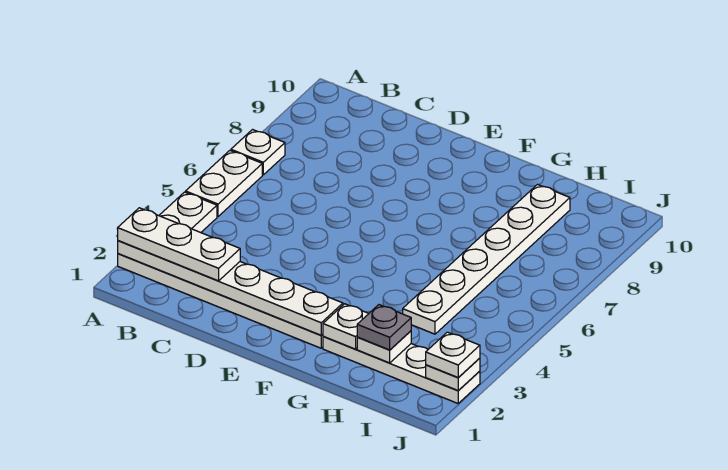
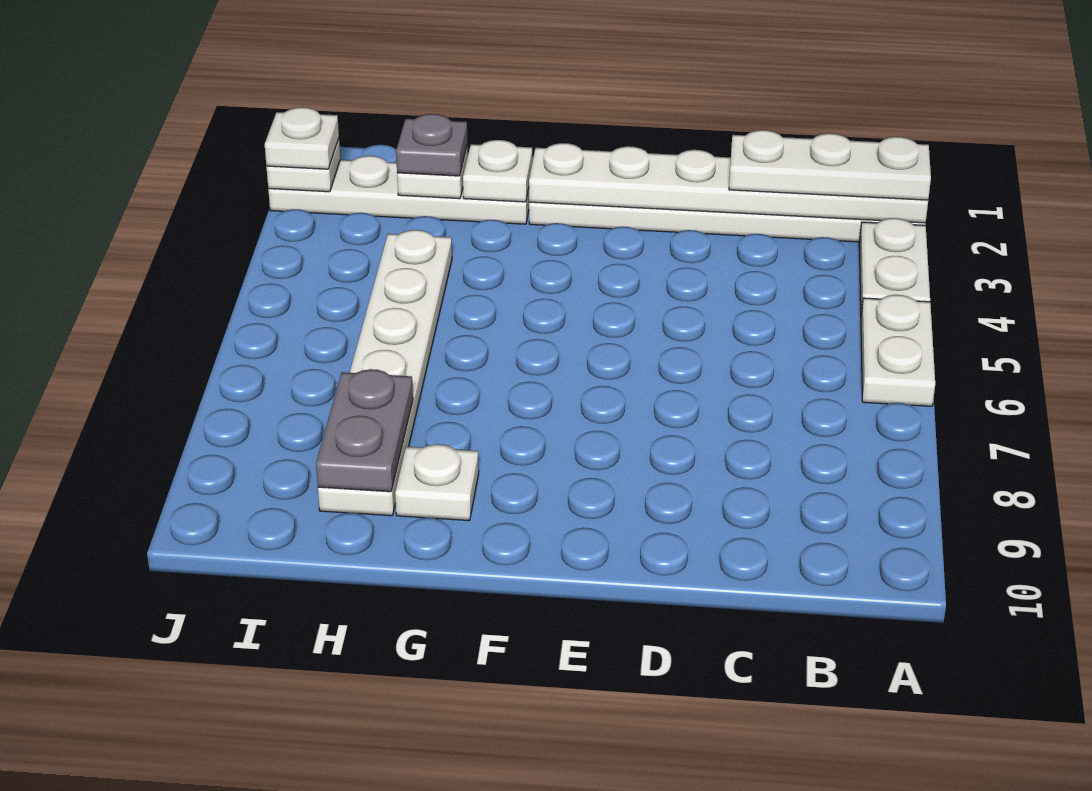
white plate A7 level 1 -> white plate G9 level 1
none -> grey plate H8:H9 level 2

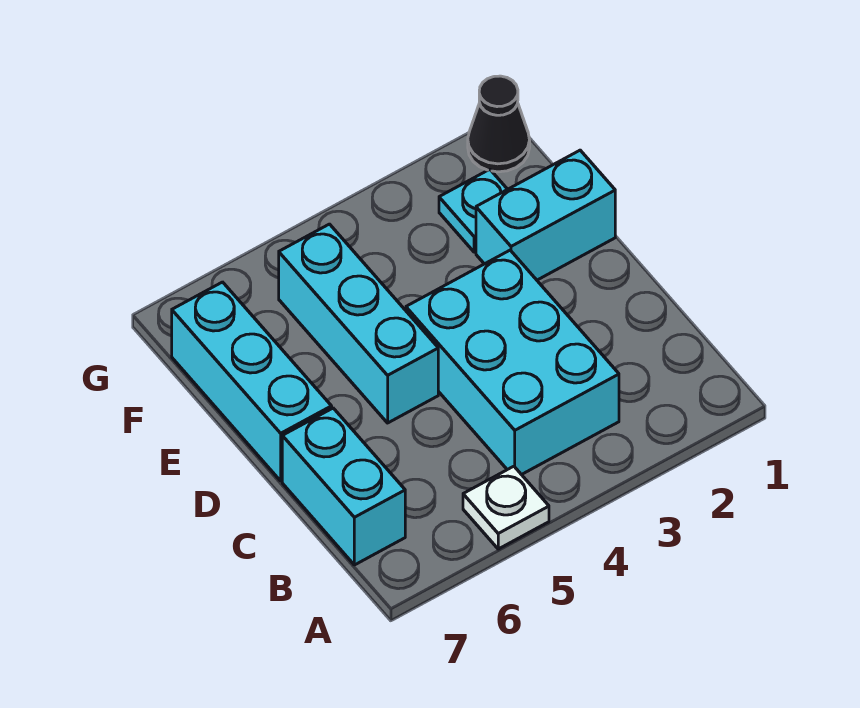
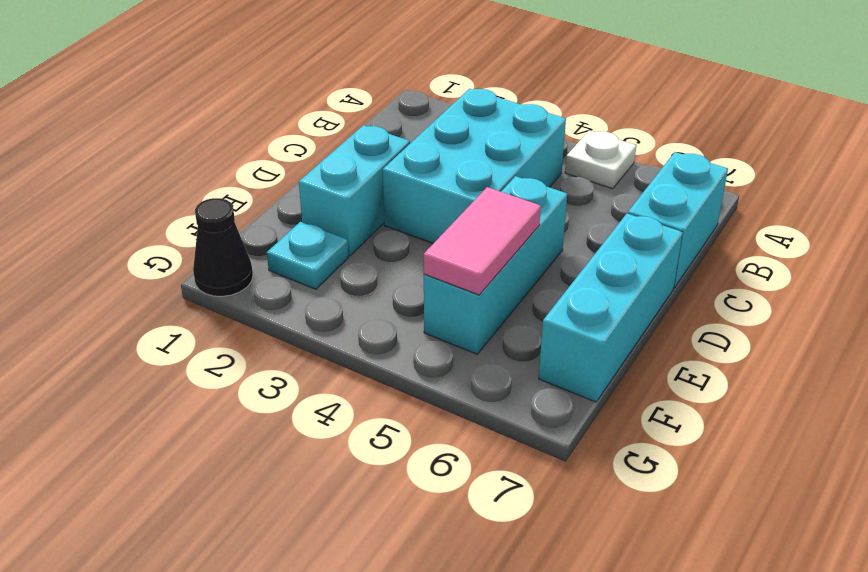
cyan brick E1:E2 level 1 -> cyan brick D2:E2 level 1
none -> pink tile E5:F5 level 2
- - -
Go line by line through the data, copying each one that contains the word "none".

Your response:
none -> grey plate H8:H9 level 2
none -> pink tile E5:F5 level 2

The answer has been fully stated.